#### Work item:
All records below must be written out exactly, with the pictures excluded.

#### Raw data:
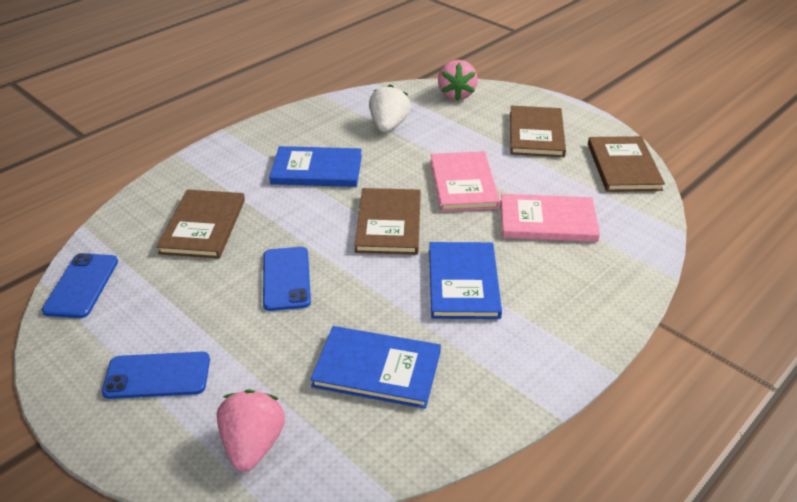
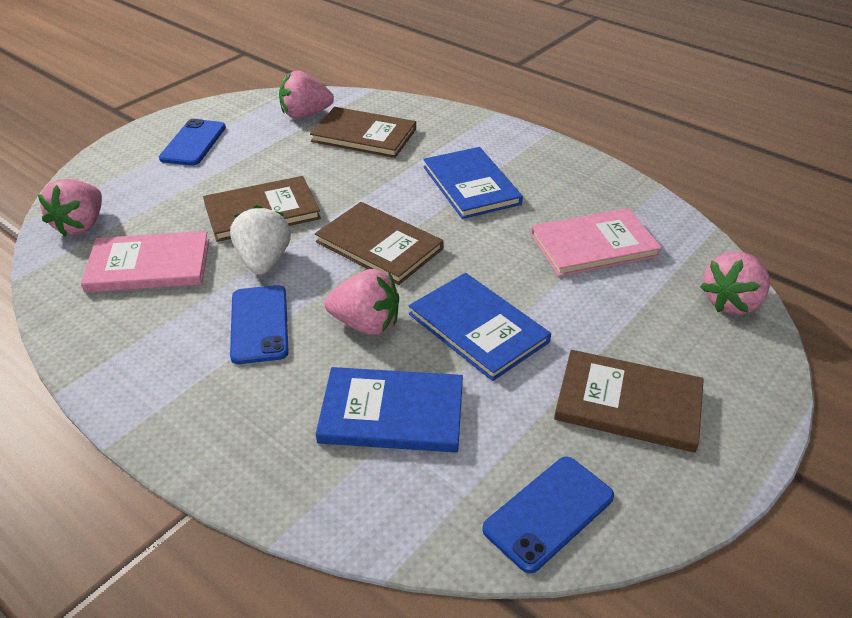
pink strawberry: [217,389,285,472] [438,60,478,101] = 2 -> [38,179,102,237] [279,71,334,119] [324,269,399,335] [700,252,770,315] = 4

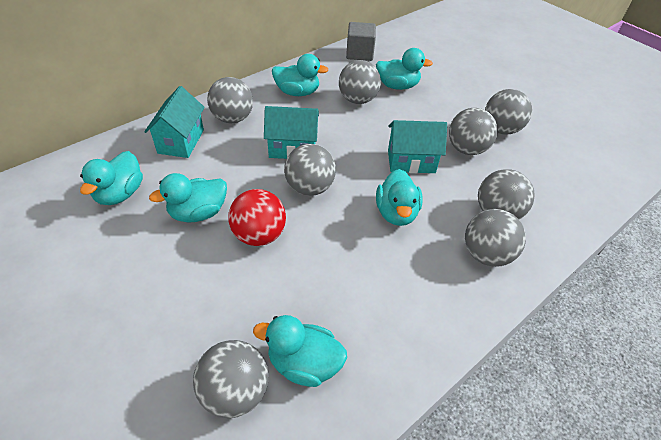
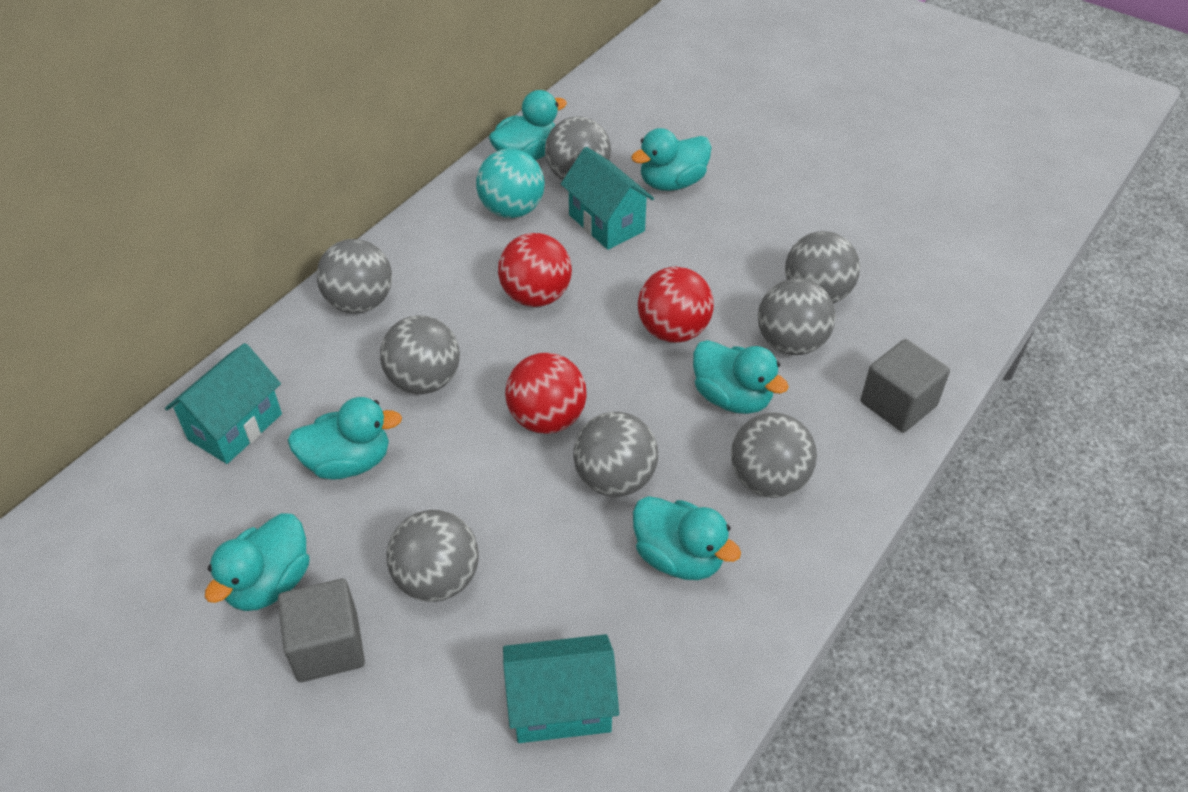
grey cube: [346,22,376,61] = 1 -> [278,579,365,682] [861,339,950,433] = 2
red ball: [228,189,286,246] = 1 -> [498,233,572,307] [505,352,587,434] [638,267,714,343] = 3
turquoise ball: none = 0 -> [476,149,545,218] = 1

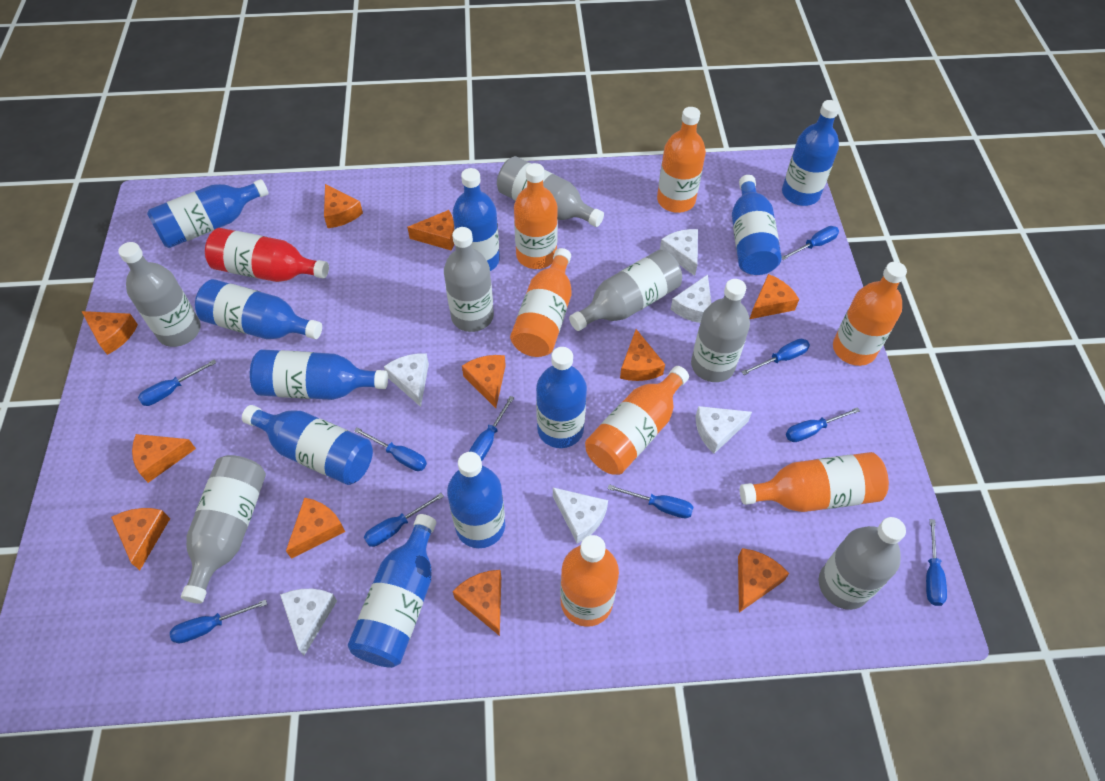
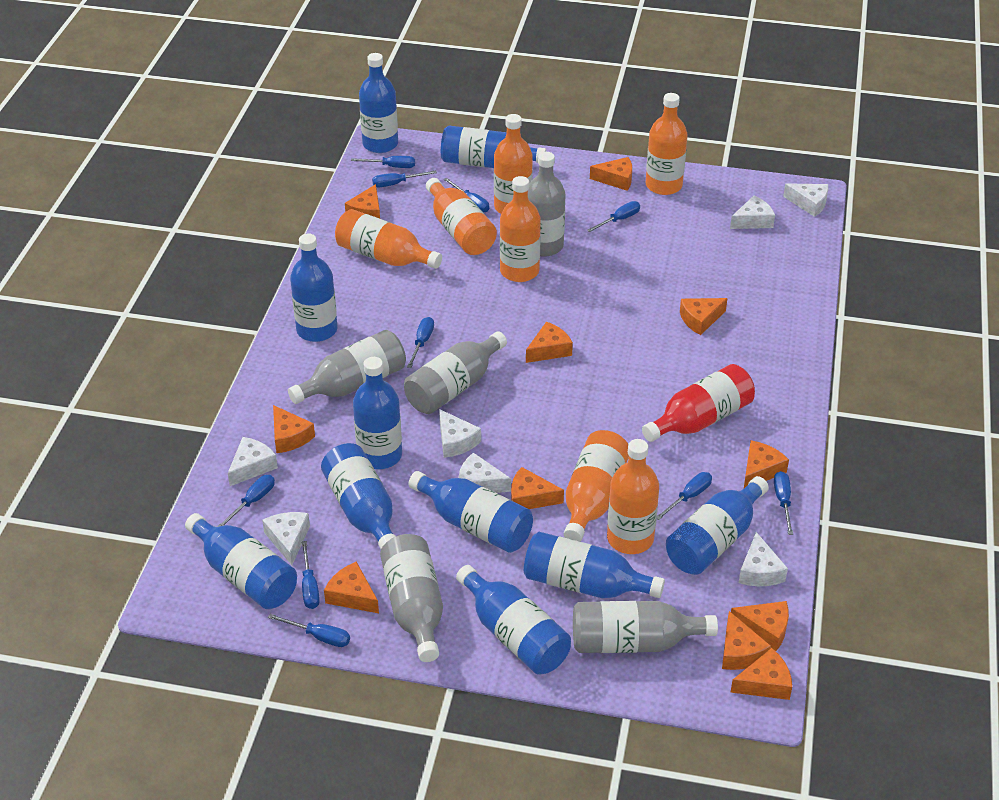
grey bottle: [118,242,201,347] [181,455,266,604] [444,227,494,332] [497,156,604,227] [569,250,682,331] [691,279,750,382] [819,517,906,610] = 7 -> [288,330,406,404] [380,534,443,662] [404,331,507,414] [528,152,565,257] [573,601,718,653] = 5
white cheese: [280,589,337,656] [384,353,429,407] [553,488,608,544] [660,229,698,276] [671,275,711,323] [696,406,752,454] = 6 -> [228,437,278,486] [262,512,310,565] [439,409,481,458] [459,453,511,493] [730,195,775,229] [739,532,788,586] [783,183,828,217] = 7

#### Result for this task:
pink strawberry: [217,389,285,472] [438,60,478,101] = 2 -> [38,179,102,237] [279,71,334,119] [324,269,399,335] [700,252,770,315] = 4

grey cube: [346,22,376,61] = 1 -> [278,579,365,682] [861,339,950,433] = 2
red ball: [228,189,286,246] = 1 -> [498,233,572,307] [505,352,587,434] [638,267,714,343] = 3
turquoise ball: none = 0 -> [476,149,545,218] = 1

grey bottle: [118,242,201,347] [181,455,266,604] [444,227,494,332] [497,156,604,227] [569,250,682,331] [691,279,750,382] [819,517,906,610] = 7 -> [288,330,406,404] [380,534,443,662] [404,331,507,414] [528,152,565,257] [573,601,718,653] = 5
white cheese: [280,589,337,656] [384,353,429,407] [553,488,608,544] [660,229,698,276] [671,275,711,323] [696,406,752,454] = 6 -> [228,437,278,486] [262,512,310,565] [439,409,481,458] [459,453,511,493] [730,195,775,229] [739,532,788,586] [783,183,828,217] = 7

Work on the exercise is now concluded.